--- Work task ---
Your copy should repeat each record below exactly and contain no images.

□ □ □ □ □ □ □

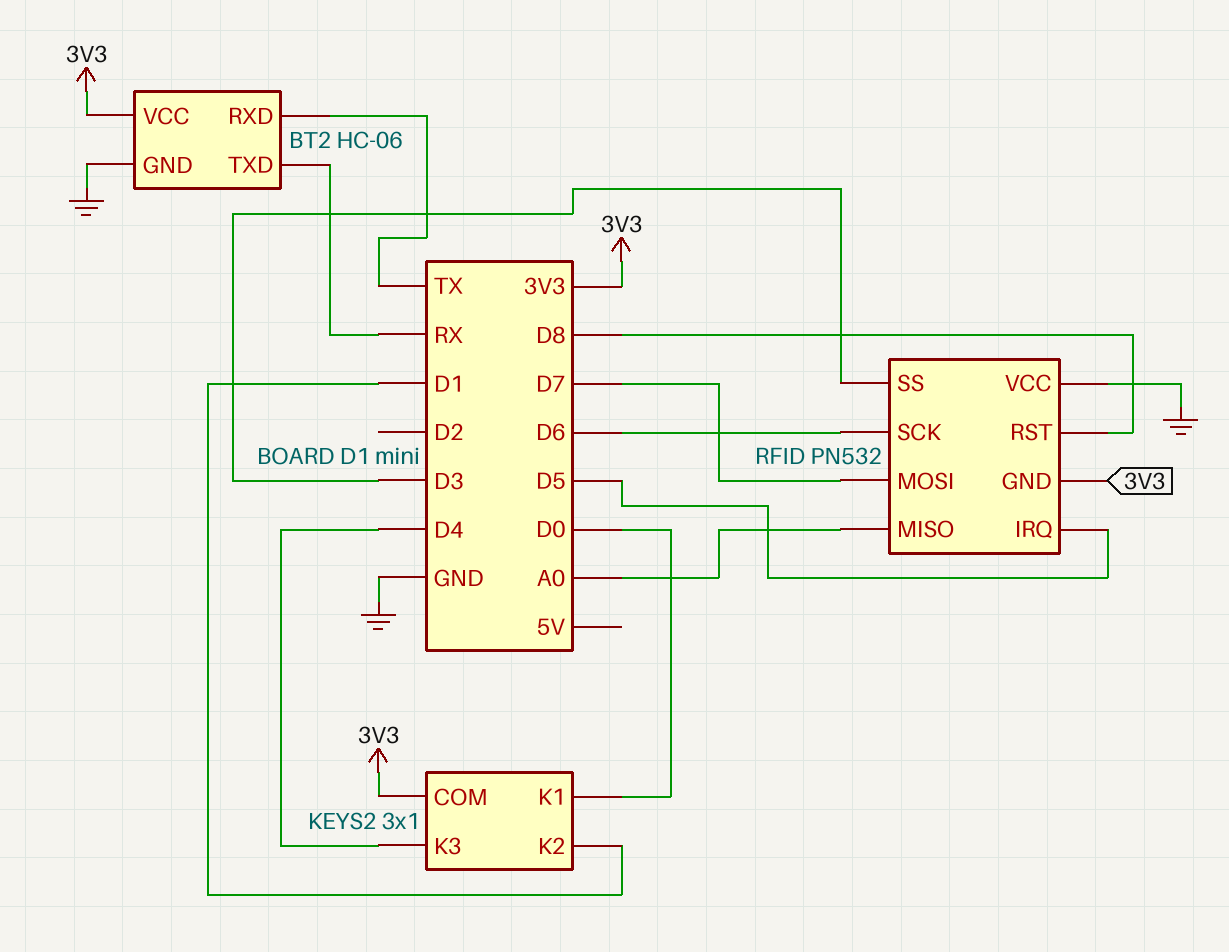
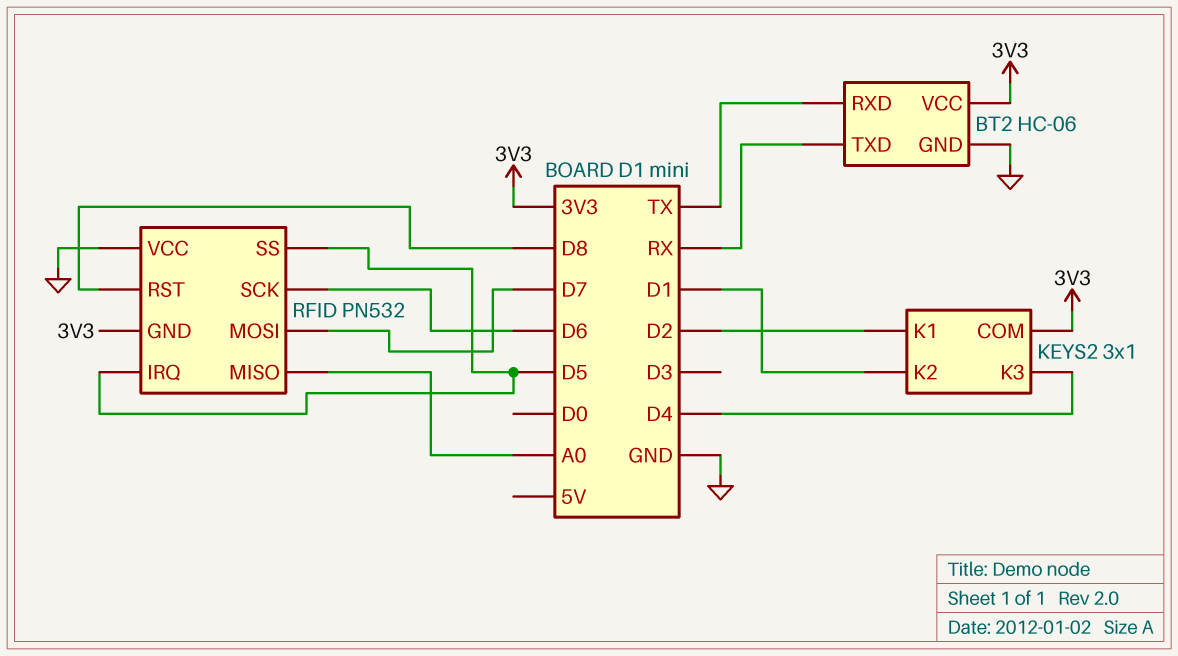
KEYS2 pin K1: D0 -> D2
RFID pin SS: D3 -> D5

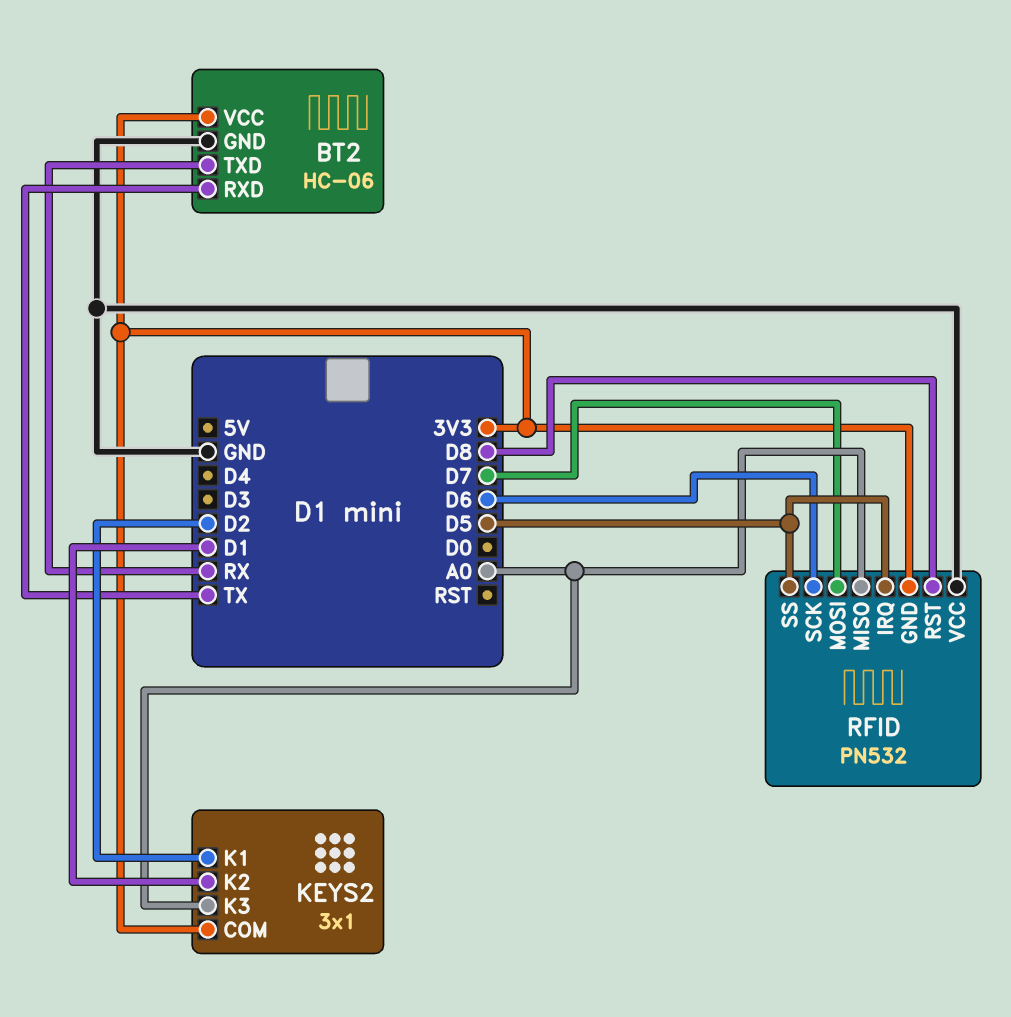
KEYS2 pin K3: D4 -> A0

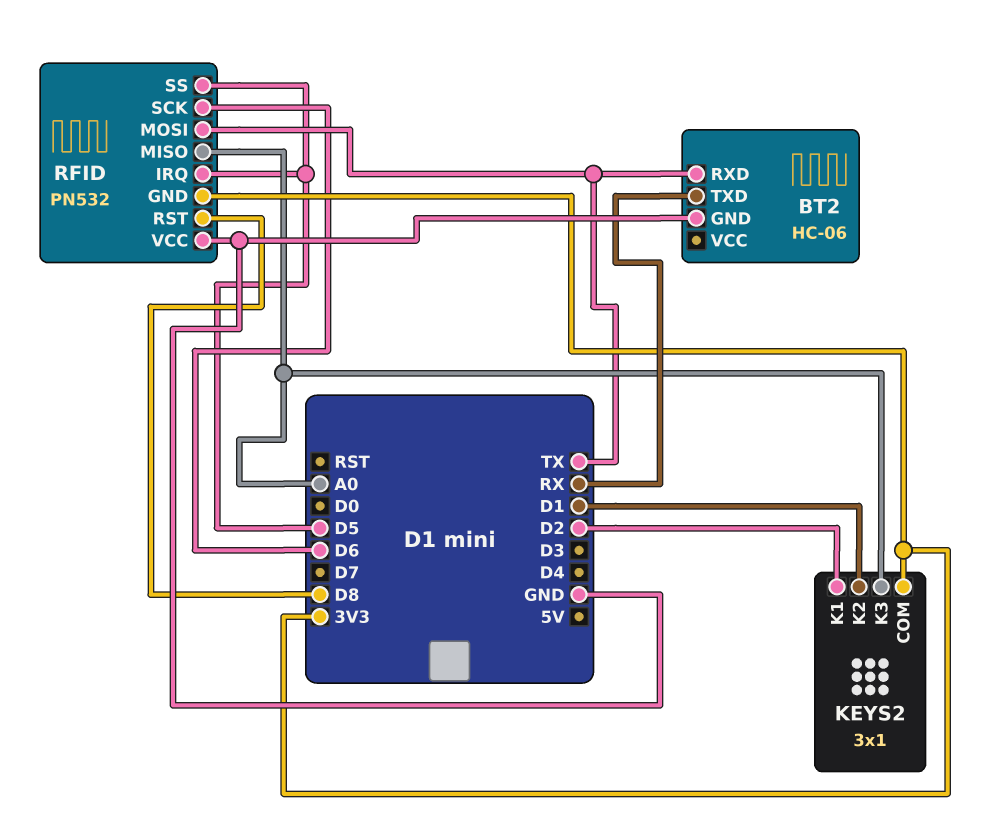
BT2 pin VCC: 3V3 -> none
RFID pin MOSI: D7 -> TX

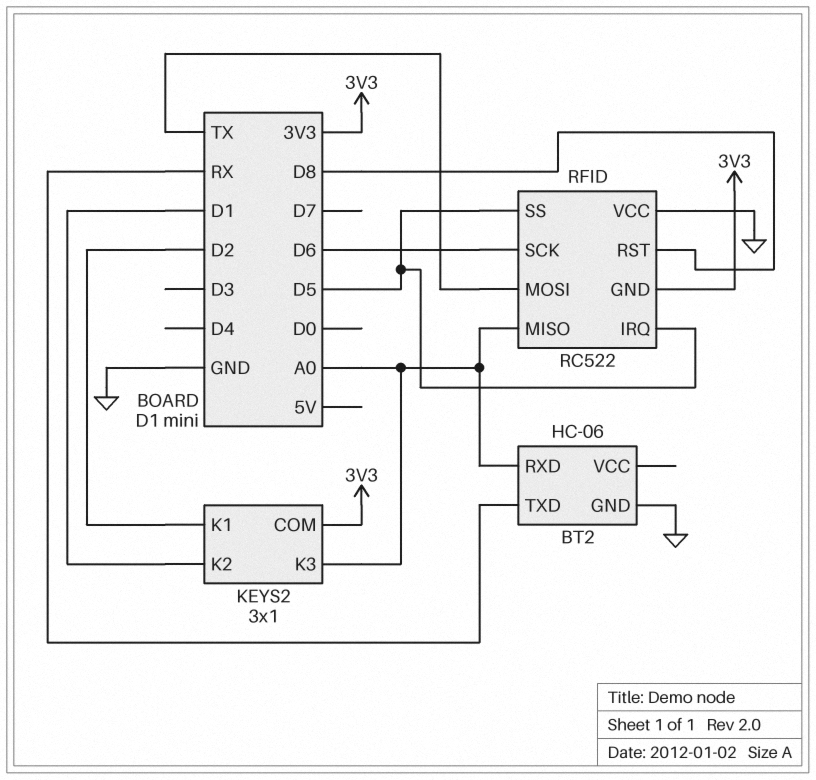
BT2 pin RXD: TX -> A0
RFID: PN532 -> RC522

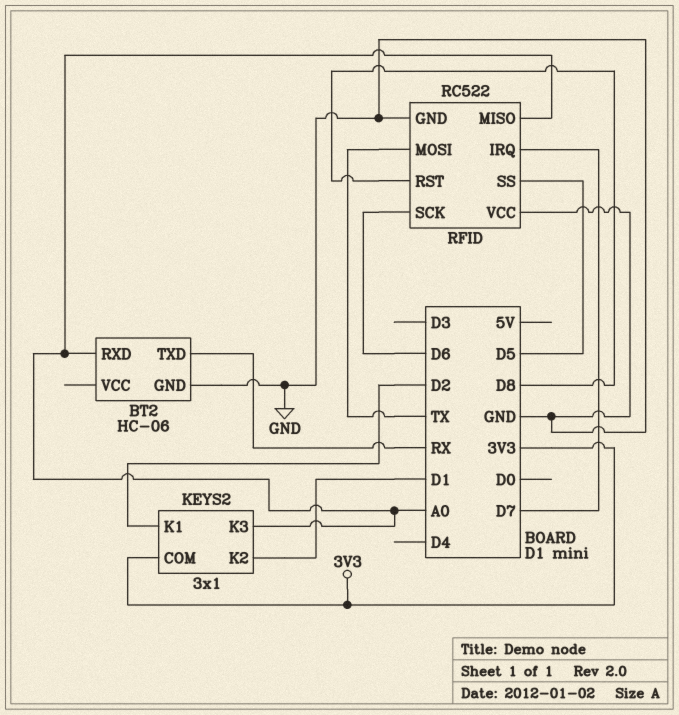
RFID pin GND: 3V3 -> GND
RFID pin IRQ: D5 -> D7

□ □ □ □ □ □ □

--- Task solution ---
KEYS2 pin K1: D0 -> D2
RFID pin SS: D3 -> D5

KEYS2 pin K3: D4 -> A0

BT2 pin VCC: 3V3 -> none
RFID pin MOSI: D7 -> TX

BT2 pin RXD: TX -> A0
RFID: PN532 -> RC522

RFID pin GND: 3V3 -> GND
RFID pin IRQ: D5 -> D7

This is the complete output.